→ Instructions to follow
Count the lines in the rows below that contain the string "kern". Give only the number.
───── Records provided
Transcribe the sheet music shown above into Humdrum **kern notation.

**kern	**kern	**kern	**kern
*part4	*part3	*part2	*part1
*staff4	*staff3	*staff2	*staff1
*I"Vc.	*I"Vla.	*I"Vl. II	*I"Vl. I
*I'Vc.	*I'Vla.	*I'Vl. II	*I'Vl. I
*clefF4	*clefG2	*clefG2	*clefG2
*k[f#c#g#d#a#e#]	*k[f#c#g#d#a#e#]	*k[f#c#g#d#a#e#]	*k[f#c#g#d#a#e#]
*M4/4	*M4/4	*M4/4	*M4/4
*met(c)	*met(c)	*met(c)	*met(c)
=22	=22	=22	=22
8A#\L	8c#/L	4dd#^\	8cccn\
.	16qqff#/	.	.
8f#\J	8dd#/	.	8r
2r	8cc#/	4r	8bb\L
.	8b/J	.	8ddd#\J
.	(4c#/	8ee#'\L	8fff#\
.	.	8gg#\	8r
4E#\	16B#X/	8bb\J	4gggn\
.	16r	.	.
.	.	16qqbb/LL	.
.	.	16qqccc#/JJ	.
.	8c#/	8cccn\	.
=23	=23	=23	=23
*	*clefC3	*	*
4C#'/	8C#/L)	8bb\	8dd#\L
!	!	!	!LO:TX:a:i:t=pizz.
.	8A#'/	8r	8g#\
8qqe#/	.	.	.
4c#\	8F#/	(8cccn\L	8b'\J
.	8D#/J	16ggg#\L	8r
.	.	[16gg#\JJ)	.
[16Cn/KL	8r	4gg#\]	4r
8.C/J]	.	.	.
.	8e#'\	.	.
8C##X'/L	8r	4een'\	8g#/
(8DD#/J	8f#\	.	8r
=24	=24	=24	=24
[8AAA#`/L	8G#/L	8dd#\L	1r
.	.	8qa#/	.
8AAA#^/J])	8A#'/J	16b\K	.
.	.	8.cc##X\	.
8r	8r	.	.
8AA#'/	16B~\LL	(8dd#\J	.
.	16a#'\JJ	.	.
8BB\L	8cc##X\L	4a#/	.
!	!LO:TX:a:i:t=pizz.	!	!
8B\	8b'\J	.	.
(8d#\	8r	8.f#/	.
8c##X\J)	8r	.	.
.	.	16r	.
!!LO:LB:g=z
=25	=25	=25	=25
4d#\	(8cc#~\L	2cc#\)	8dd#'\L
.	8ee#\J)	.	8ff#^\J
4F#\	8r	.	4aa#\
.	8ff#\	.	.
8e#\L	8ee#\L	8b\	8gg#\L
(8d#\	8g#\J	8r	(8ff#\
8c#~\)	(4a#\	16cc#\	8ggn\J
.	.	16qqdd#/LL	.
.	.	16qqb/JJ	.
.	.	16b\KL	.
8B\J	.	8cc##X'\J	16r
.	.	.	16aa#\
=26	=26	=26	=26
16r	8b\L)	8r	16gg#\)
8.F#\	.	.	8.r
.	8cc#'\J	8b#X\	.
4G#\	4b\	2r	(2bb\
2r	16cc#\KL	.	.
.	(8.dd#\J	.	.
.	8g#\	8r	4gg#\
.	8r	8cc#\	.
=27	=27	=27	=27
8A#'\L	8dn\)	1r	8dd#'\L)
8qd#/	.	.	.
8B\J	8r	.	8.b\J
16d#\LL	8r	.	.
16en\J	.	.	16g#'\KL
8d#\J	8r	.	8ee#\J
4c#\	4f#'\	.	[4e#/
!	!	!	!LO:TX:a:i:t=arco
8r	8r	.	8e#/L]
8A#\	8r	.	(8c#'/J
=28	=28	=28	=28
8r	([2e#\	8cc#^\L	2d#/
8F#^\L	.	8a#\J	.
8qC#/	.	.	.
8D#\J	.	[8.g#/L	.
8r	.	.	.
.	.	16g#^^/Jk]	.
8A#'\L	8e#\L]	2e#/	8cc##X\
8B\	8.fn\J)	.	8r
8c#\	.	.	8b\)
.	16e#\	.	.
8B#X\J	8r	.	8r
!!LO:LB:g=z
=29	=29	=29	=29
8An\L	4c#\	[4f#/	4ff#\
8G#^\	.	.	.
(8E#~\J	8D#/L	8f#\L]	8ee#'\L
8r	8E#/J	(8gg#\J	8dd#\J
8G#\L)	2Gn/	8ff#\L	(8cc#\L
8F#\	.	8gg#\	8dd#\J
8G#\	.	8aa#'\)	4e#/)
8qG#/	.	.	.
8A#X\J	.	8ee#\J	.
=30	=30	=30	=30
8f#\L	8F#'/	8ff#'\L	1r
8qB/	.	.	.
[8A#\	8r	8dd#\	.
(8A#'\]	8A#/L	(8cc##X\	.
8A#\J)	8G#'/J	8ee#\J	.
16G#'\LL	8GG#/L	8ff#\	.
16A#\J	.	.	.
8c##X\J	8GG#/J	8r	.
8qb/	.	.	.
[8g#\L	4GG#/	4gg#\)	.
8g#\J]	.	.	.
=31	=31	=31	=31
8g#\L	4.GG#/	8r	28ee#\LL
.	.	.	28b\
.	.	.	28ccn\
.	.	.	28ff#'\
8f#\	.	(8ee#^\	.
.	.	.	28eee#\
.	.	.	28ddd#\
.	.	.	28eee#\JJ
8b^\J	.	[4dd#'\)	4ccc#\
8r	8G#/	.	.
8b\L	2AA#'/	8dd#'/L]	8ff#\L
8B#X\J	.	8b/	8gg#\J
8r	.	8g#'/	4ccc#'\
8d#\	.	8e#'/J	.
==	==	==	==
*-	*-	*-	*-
──────────
→ Output for this exercise
2